## THE TASK:
In the entries below, count the lines that contain the word "blue" and give only that number.

## Collected data entries:
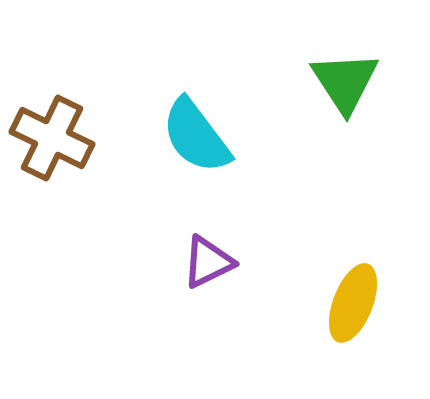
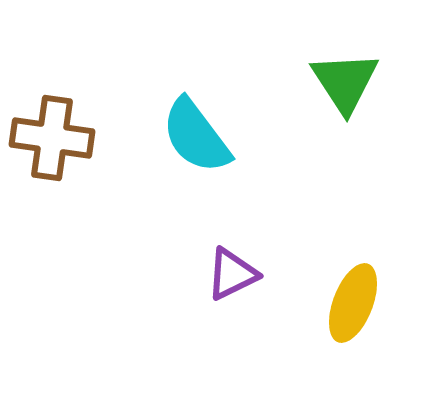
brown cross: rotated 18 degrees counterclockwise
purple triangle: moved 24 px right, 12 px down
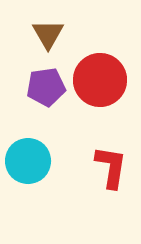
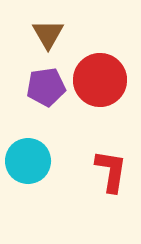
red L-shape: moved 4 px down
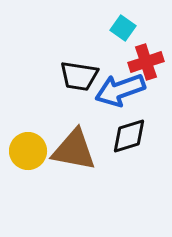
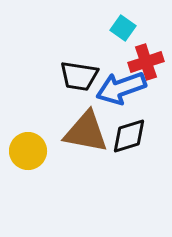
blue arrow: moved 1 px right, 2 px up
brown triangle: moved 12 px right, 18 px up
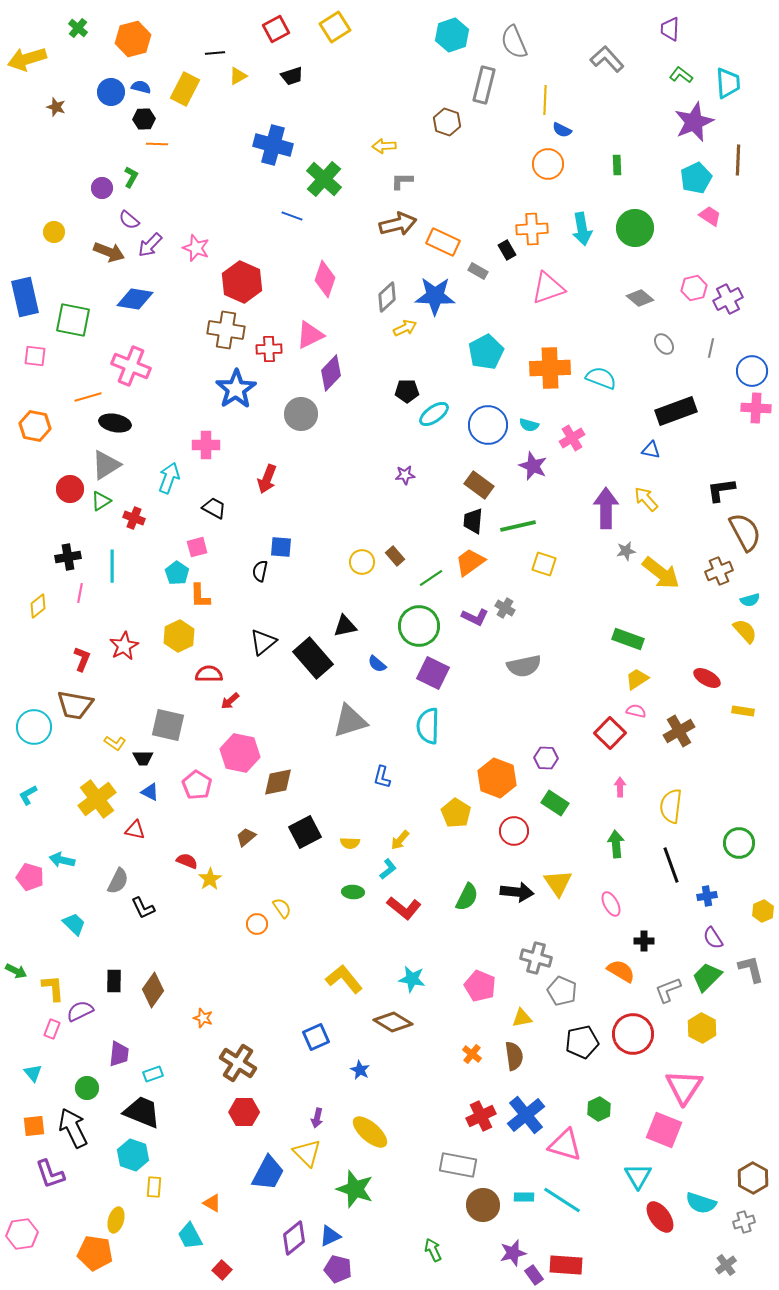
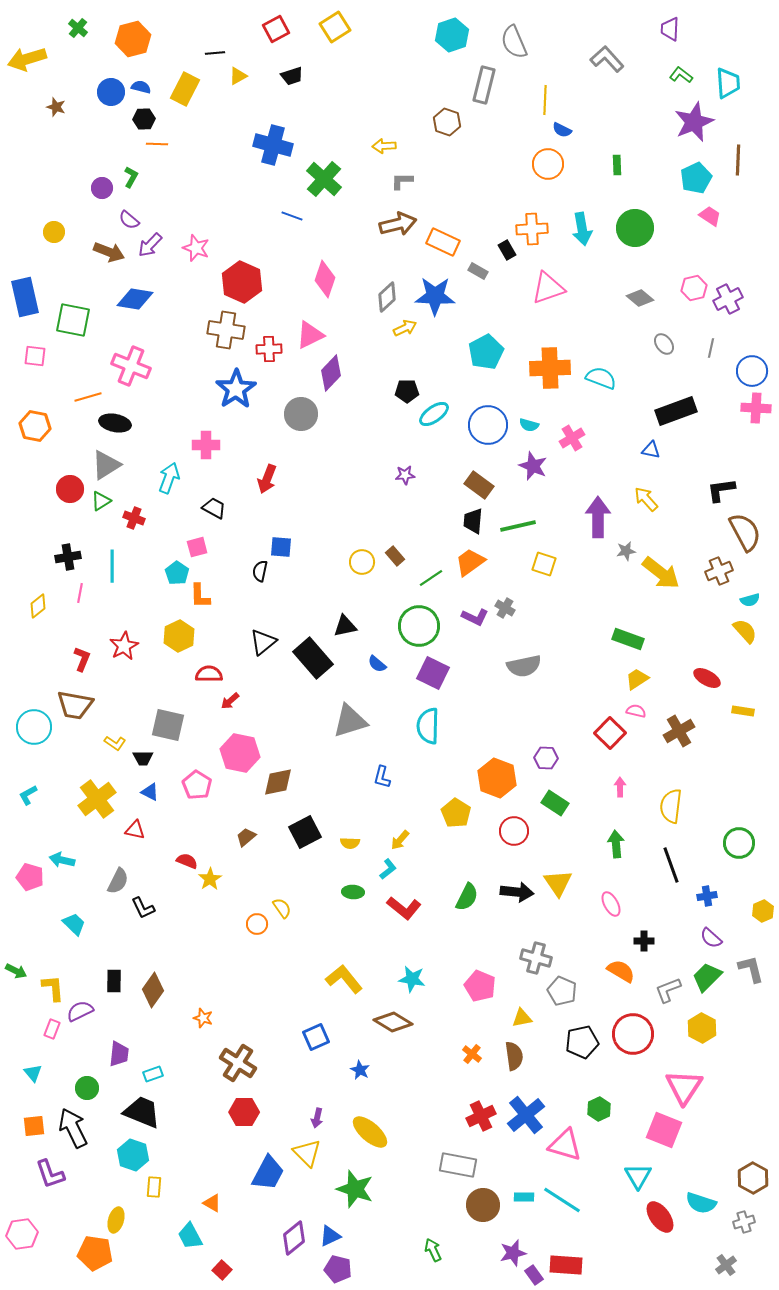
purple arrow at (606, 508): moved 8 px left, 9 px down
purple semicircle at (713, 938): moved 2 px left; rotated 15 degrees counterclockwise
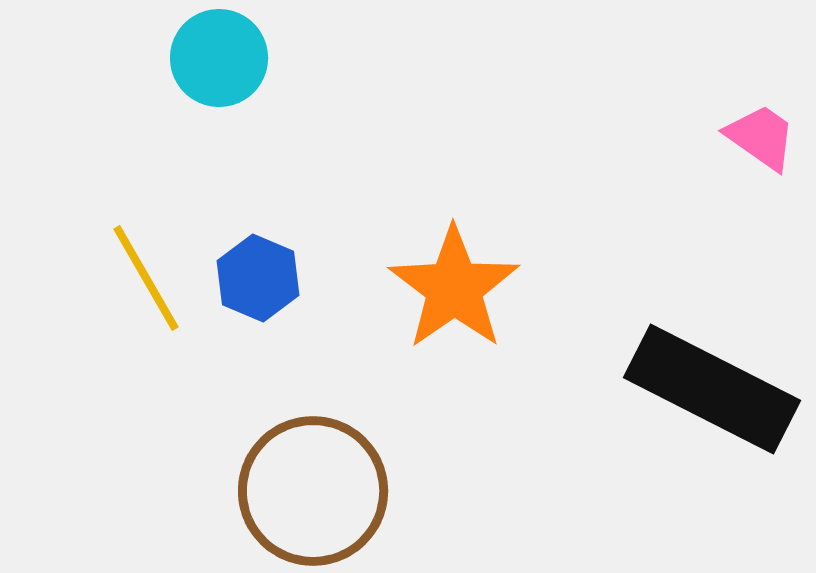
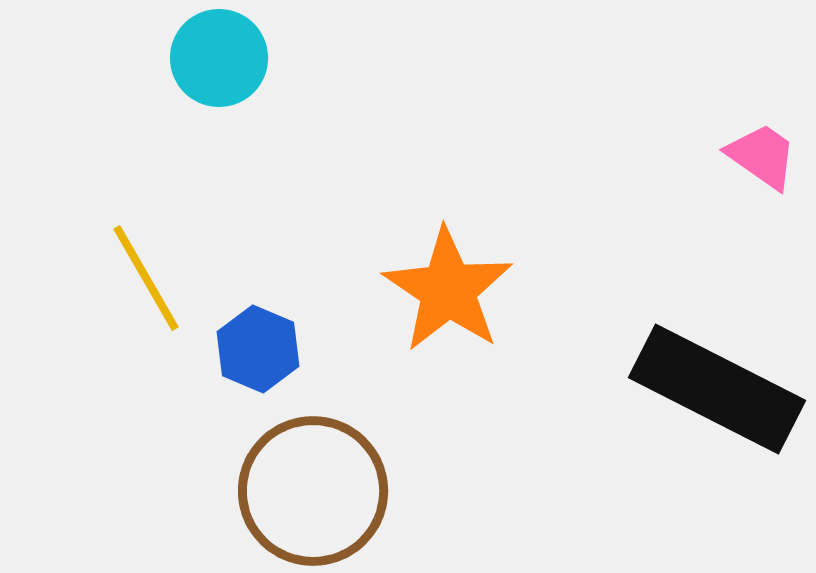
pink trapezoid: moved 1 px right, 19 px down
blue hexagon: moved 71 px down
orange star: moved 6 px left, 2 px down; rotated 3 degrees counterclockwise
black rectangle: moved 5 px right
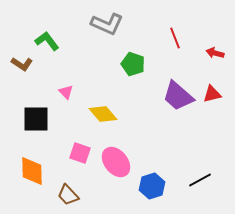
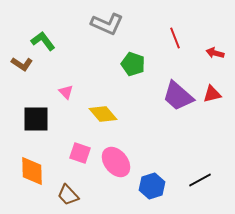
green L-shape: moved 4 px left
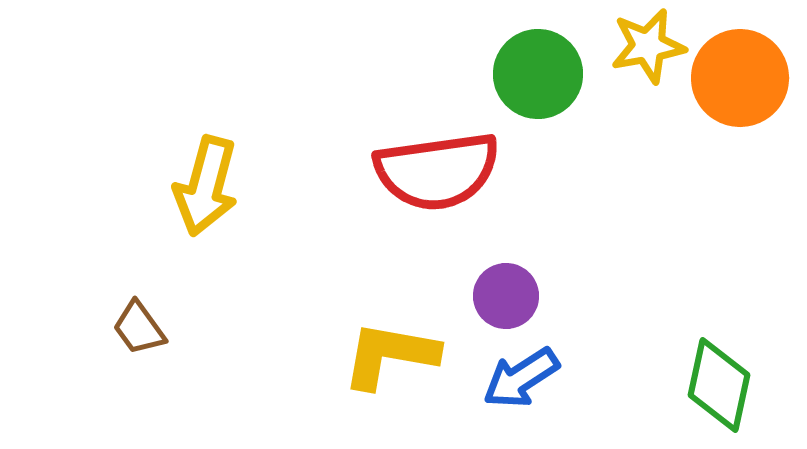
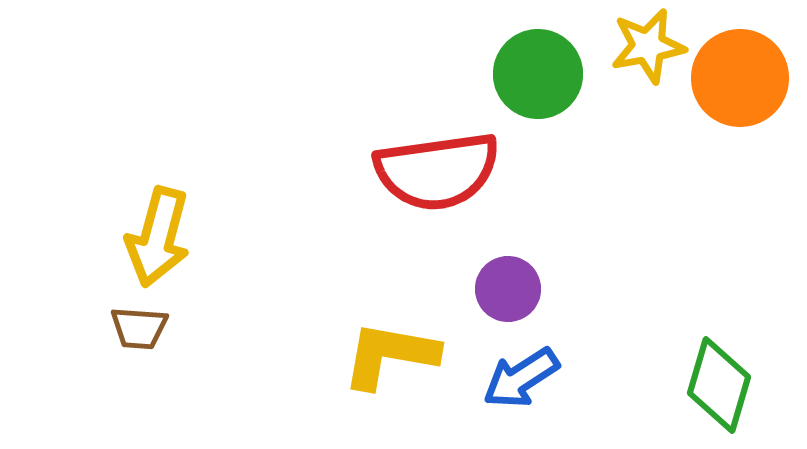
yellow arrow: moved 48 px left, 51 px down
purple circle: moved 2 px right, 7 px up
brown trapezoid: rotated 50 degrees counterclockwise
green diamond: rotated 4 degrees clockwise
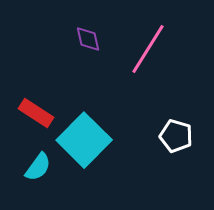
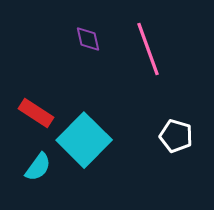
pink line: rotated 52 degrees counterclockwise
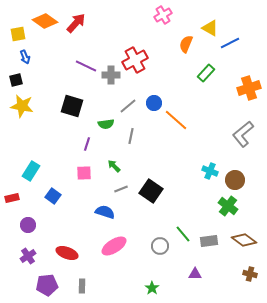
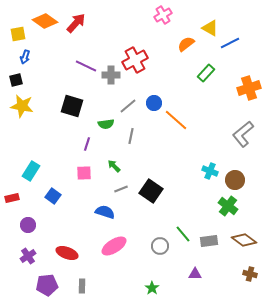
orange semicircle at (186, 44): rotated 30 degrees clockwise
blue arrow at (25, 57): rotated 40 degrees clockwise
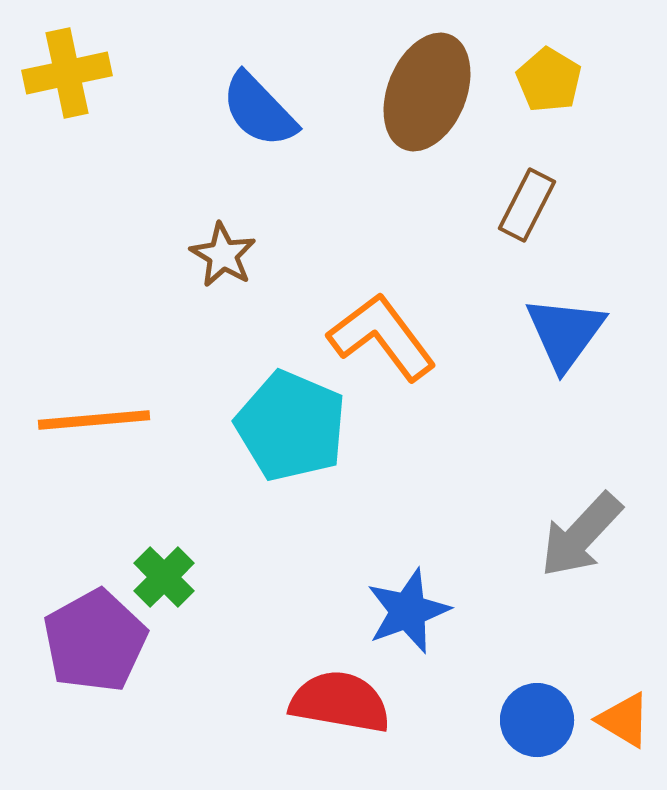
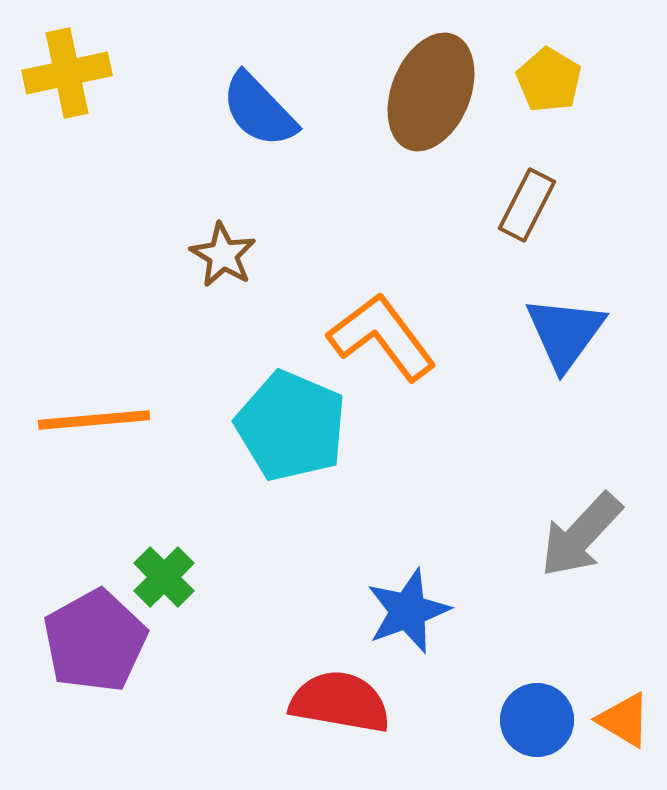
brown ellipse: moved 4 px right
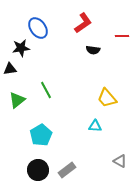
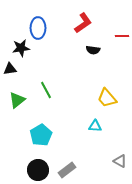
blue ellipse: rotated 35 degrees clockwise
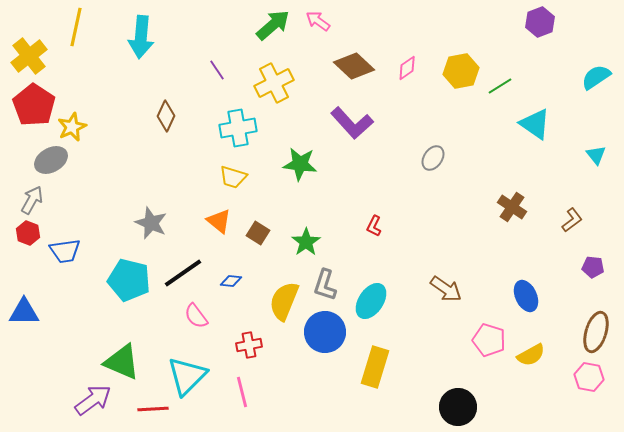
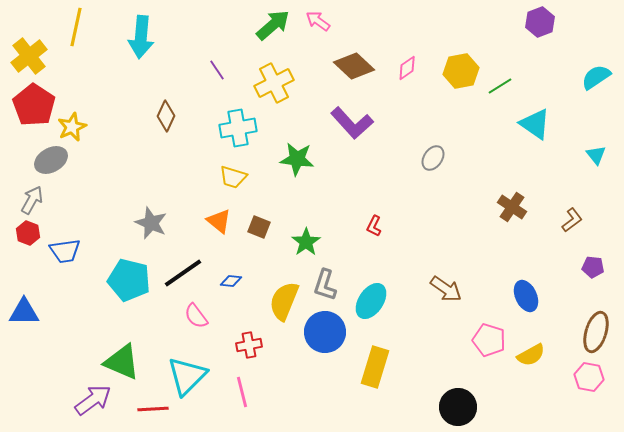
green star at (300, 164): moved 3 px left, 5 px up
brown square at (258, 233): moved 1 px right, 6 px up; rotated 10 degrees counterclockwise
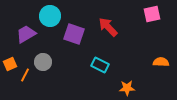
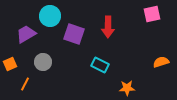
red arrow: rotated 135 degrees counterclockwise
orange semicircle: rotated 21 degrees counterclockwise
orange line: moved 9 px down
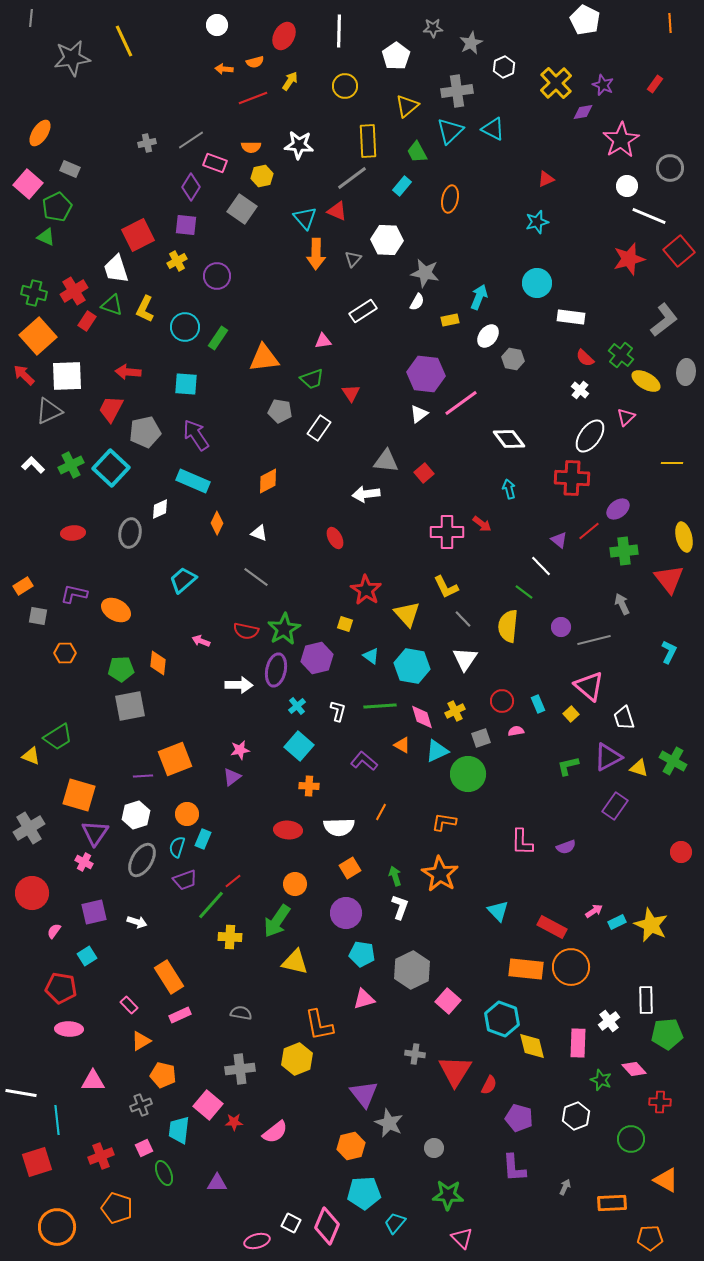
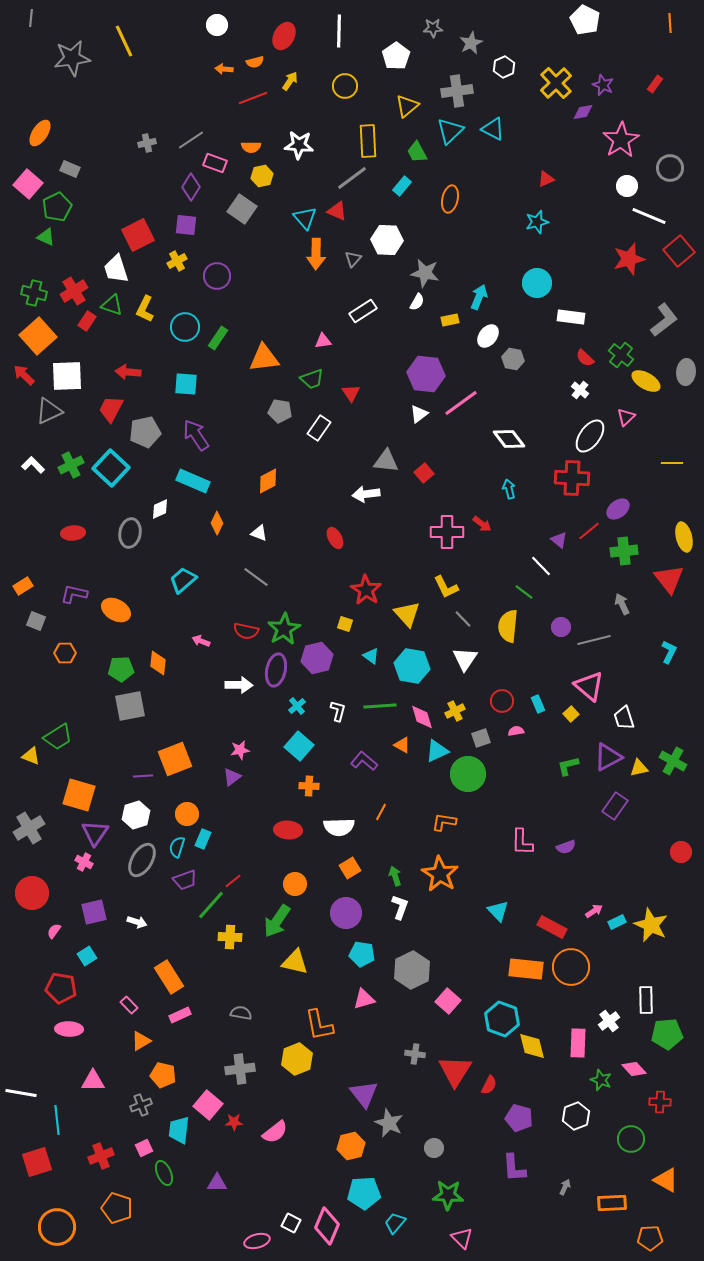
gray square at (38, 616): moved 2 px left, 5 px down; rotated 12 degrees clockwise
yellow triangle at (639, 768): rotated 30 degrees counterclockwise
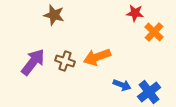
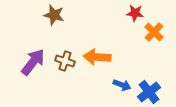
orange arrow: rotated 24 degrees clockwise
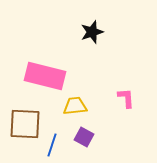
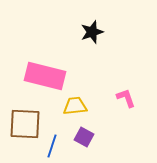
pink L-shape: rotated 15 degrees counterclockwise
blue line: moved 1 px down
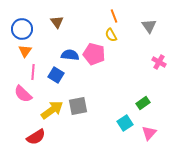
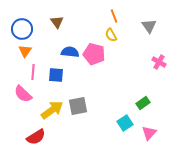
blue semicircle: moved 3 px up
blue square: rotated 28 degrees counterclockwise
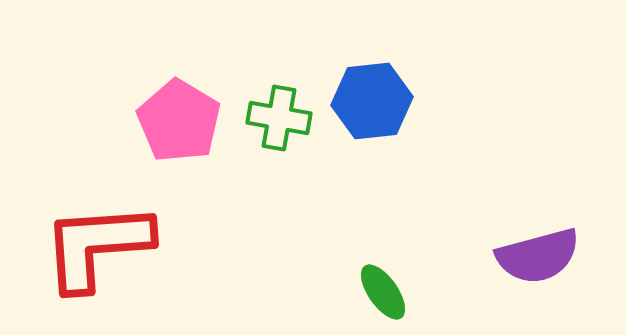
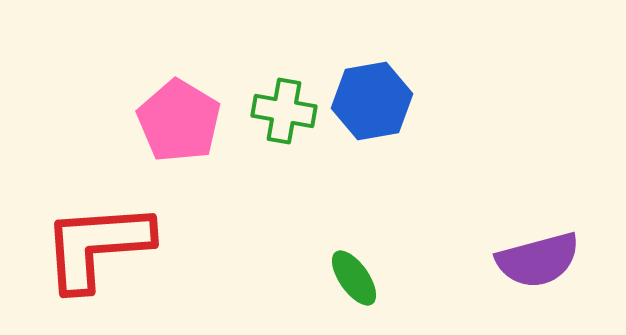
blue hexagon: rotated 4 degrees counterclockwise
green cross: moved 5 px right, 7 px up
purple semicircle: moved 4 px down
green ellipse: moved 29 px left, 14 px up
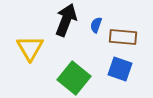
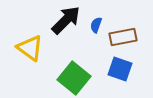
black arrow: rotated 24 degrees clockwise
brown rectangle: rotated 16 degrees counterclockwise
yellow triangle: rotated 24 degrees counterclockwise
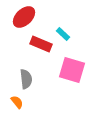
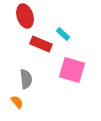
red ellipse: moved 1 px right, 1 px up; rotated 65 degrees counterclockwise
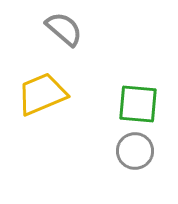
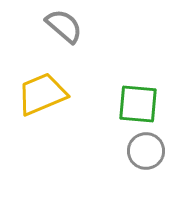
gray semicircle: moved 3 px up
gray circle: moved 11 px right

## OUTPUT:
8